§ Goal of the exercise: Retype the items below from their first line up to and including the line with "Answer: (D)". Leave the pictures out of your answer.
-- The data follows --
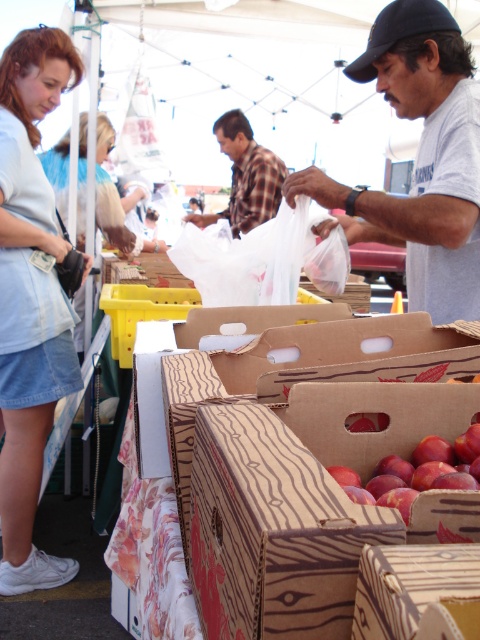
Question: Which point appears farthest from the camera in this image?

Choices:
 (A) (410, 35)
 (B) (224, 116)

Answer: (B)

Question: Can you confirm if gray t-shirt at center is thinner than plaid fabric shirt at center?

Choices:
 (A) yes
 (B) no

Answer: (A)

Question: Which object is positioned farthest from the gray t-shirt at center?

Choices:
 (A) black fabric baseball cap at upper right
 (B) denim skirt at left
 (C) wooden crate of apples at center
 (D) plaid fabric shirt at center

Answer: (D)

Question: Can you confirm if wooden crate of apples at center is positioned above gray t-shirt at center?

Choices:
 (A) yes
 (B) no

Answer: (B)

Question: Estimate the real-world distances between objects in this image. Which object is farther from the denim skirt at left?

Choices:
 (A) gray t-shirt at center
 (B) black fabric baseball cap at upper right
 (C) plaid fabric shirt at center
 (D) light blue denim skirt at lower left

Answer: (A)

Question: Can you confirm if light blue denim skirt at lower left is bigger than denim skirt at left?

Choices:
 (A) no
 (B) yes

Answer: (A)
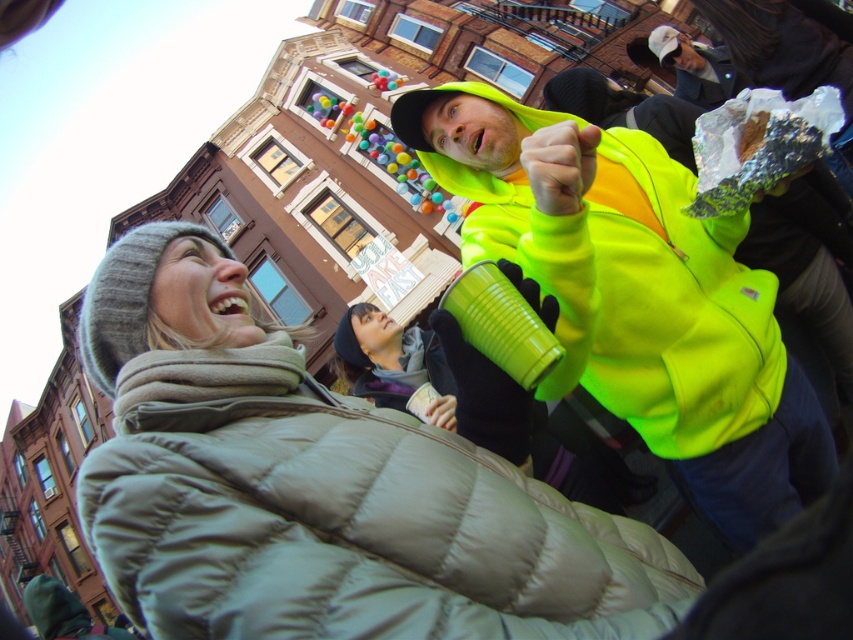
You are standing in the middle of the lively street scene and want to reach both the point at coordinates (289, 403) and the point at (553, 273). Which point should you go to first if you want to reach the one closer to you first?

You should go to point (289, 403) first because it is closer to you than point (553, 273).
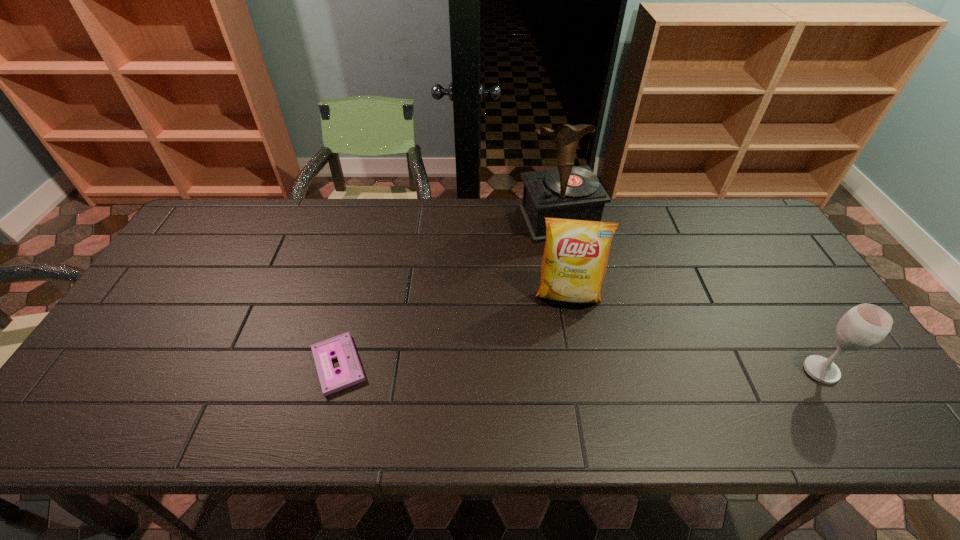
The width and height of the screenshot is (960, 540). I want to click on free point between the rightmost object and the leftmost object, so click(580, 367).

Identify the location of vacant point located between the second shortest object and the leftmost object. (580, 367).

Locate which object ranks in proximity to the third nearest object. Please provide its 2D coordinates. Your answer should be formatted as a tuple, i.e. [(x, y)], where the tuple contains the x and y coordinates of a point satisfying the conditions above.

[(567, 192)]

Locate which object is the third closest to the wineglass. Please provide its 2D coordinates. Your answer should be formatted as a tuple, i.e. [(x, y)], where the tuple contains the x and y coordinates of a point satisfying the conditions above.

[(350, 373)]

Identify the location of vacant space that satisfies the following two spatial constraints: 1. on the front side of the videotape; 2. on the left side of the rightmost object. The width and height of the screenshot is (960, 540). (337, 370).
-- The data concluded --
§ Problem solution:
Question: Which point appears farthest from the camera in this image?

Choices:
 (A) (410, 35)
 (B) (224, 116)

Answer: (B)

Question: Can you confirm if gray t-shirt at center is thinner than plaid fabric shirt at center?

Choices:
 (A) yes
 (B) no

Answer: (A)

Question: Which object is positioned farthest from the gray t-shirt at center?

Choices:
 (A) black fabric baseball cap at upper right
 (B) denim skirt at left
 (C) wooden crate of apples at center
 (D) plaid fabric shirt at center

Answer: (D)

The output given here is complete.